(Collected data entries)
----------------

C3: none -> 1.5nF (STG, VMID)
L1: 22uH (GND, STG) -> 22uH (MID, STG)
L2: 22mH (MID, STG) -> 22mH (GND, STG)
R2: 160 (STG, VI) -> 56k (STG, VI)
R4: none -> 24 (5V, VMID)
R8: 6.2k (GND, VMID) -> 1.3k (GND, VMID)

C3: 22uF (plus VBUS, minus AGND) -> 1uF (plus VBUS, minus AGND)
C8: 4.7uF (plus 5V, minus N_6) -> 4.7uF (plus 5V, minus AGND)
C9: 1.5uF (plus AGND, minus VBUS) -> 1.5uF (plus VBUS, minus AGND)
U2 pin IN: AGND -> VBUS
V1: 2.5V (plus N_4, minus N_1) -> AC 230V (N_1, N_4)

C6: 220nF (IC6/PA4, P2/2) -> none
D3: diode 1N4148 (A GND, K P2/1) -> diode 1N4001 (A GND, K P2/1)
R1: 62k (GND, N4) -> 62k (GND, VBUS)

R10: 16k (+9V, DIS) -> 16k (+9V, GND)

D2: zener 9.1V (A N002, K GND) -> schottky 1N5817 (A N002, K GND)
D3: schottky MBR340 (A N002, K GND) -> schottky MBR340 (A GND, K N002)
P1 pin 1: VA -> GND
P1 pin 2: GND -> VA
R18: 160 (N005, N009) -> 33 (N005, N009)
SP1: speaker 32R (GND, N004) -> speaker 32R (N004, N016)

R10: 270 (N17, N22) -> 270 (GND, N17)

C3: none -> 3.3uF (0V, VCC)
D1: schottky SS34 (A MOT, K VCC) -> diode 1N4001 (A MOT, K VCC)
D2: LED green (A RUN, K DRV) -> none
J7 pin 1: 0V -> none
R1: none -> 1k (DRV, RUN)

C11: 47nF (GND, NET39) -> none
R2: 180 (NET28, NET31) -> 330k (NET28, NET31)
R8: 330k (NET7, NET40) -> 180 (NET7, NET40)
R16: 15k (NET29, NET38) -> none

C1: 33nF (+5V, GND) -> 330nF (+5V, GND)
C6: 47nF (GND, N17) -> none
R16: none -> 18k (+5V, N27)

----------------

Exercise details: Please print exactly the lines of the entries above, beginning with the line that contains "R8: 330k (NET7, NET40) -> 180 (NET7, NET40)" and ending with the last line.

Exercise result:
R8: 330k (NET7, NET40) -> 180 (NET7, NET40)
R16: 15k (NET29, NET38) -> none

C1: 33nF (+5V, GND) -> 330nF (+5V, GND)
C6: 47nF (GND, N17) -> none
R16: none -> 18k (+5V, N27)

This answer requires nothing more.